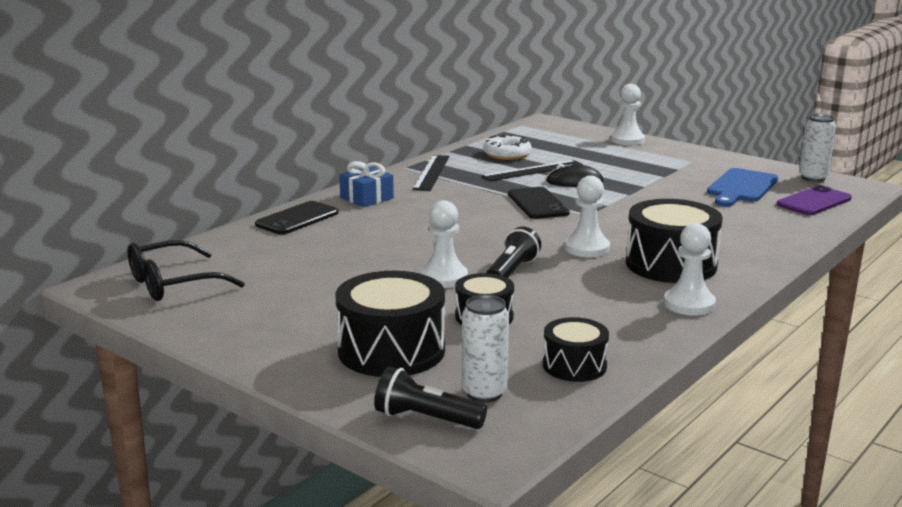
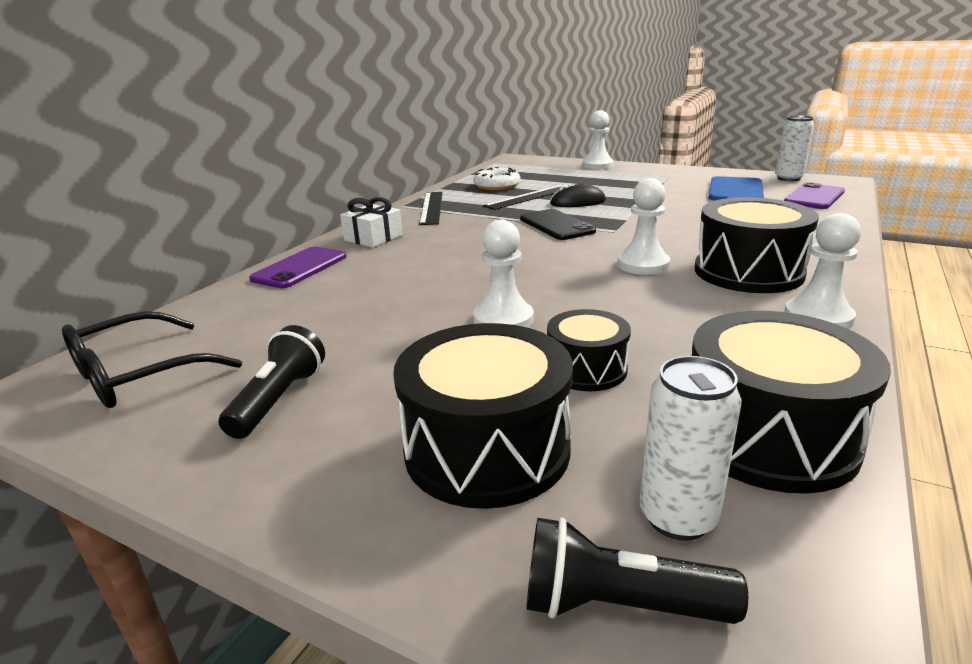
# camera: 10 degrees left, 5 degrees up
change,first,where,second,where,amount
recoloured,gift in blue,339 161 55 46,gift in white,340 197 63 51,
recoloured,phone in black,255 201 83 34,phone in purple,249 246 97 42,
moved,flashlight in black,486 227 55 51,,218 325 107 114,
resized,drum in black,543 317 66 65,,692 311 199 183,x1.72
☆ ☆ ☆ ☆ ☆
Exercise requirements:
Leave the pictures out and copy the rest of the data exactly.

Exercise response:
# camera: 10 degrees left, 5 degrees up
change,first,where,second,where,amount
recoloured,gift in blue,339 161 55 46,gift in white,340 197 63 51,
recoloured,phone in black,255 201 83 34,phone in purple,249 246 97 42,
moved,flashlight in black,486 227 55 51,,218 325 107 114,
resized,drum in black,543 317 66 65,,692 311 199 183,x1.72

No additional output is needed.